* _TASK DESCRIPTION_: For each entry, repeat the text exactly and omit any picture it holds.

* _RECORDS SHOWN_:
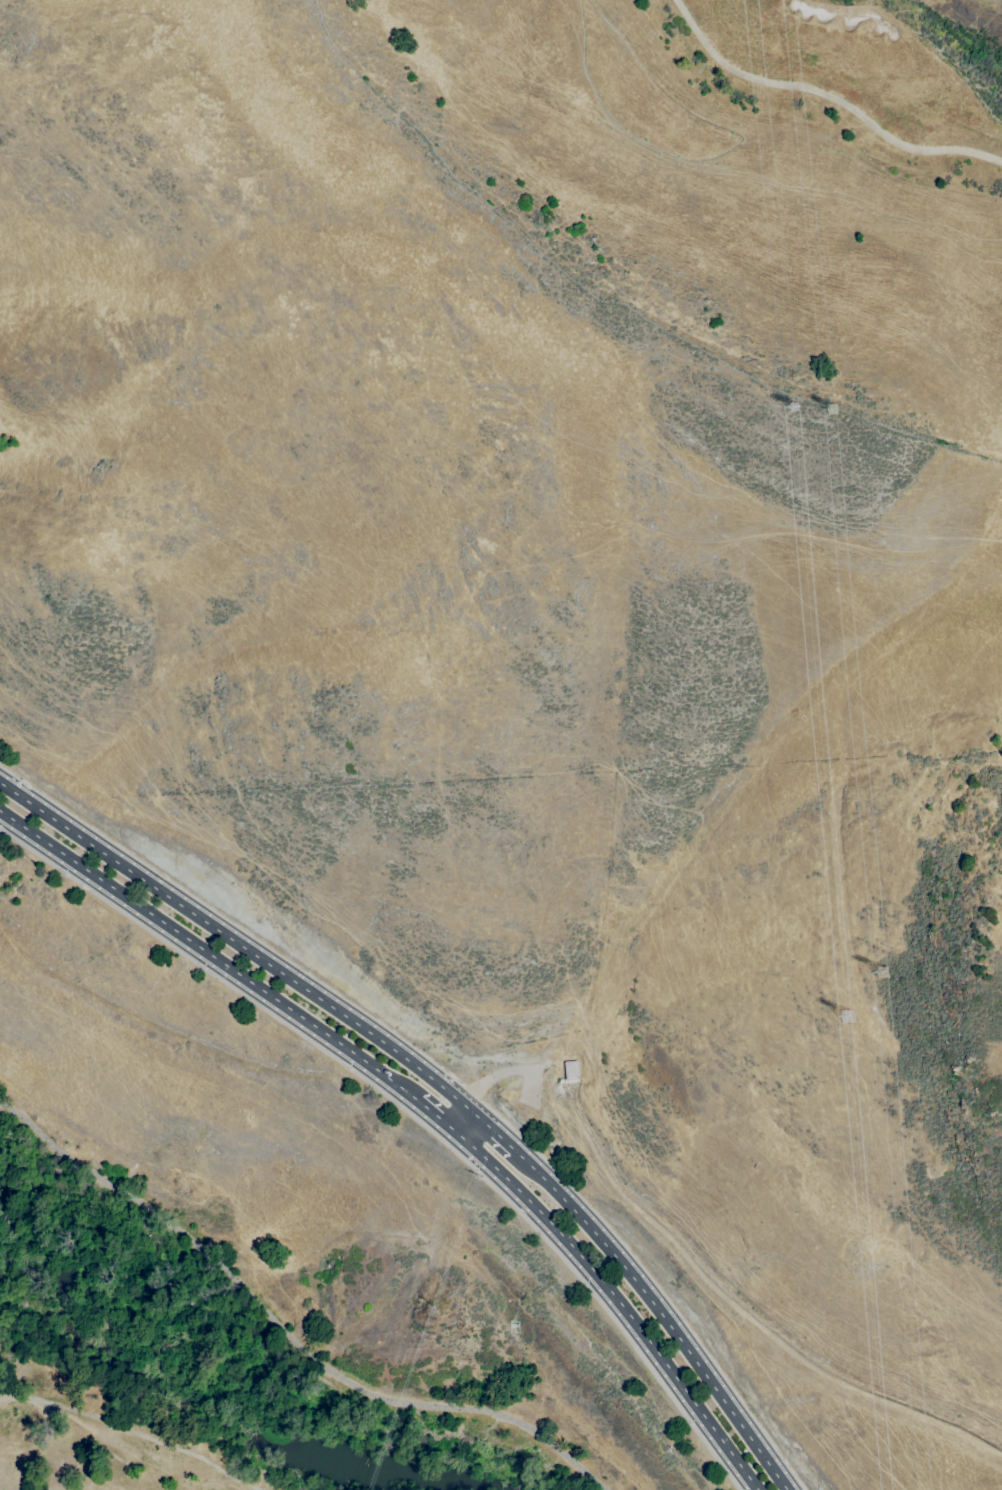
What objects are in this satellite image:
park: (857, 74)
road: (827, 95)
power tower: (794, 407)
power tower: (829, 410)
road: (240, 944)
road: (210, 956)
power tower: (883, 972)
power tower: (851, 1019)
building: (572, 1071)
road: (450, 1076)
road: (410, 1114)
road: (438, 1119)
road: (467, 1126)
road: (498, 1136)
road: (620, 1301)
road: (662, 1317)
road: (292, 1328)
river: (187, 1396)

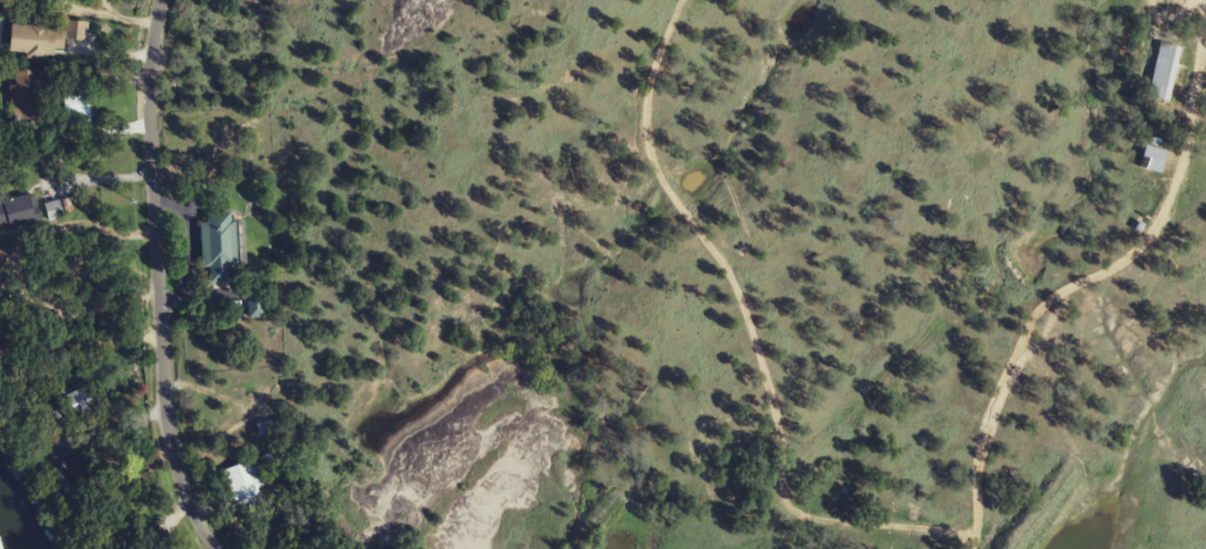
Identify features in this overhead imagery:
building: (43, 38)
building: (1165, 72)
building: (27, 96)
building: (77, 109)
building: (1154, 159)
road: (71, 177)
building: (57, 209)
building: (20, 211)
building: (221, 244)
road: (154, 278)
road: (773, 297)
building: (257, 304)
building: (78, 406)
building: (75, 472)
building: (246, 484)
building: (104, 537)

* _EXPECTED OUTPUT_:
What objects are in this satellite image:
park: (857, 74)
road: (827, 95)
power tower: (794, 407)
power tower: (829, 410)
road: (240, 944)
road: (210, 956)
power tower: (883, 972)
power tower: (851, 1019)
building: (572, 1071)
road: (450, 1076)
road: (410, 1114)
road: (438, 1119)
road: (467, 1126)
road: (498, 1136)
road: (620, 1301)
road: (662, 1317)
road: (292, 1328)
river: (187, 1396)

Identify features in this overhead imagery:
building: (43, 38)
building: (1165, 72)
building: (27, 96)
building: (77, 109)
building: (1154, 159)
road: (71, 177)
building: (57, 209)
building: (20, 211)
building: (221, 244)
road: (154, 278)
road: (773, 297)
building: (257, 304)
building: (78, 406)
building: (75, 472)
building: (246, 484)
building: (104, 537)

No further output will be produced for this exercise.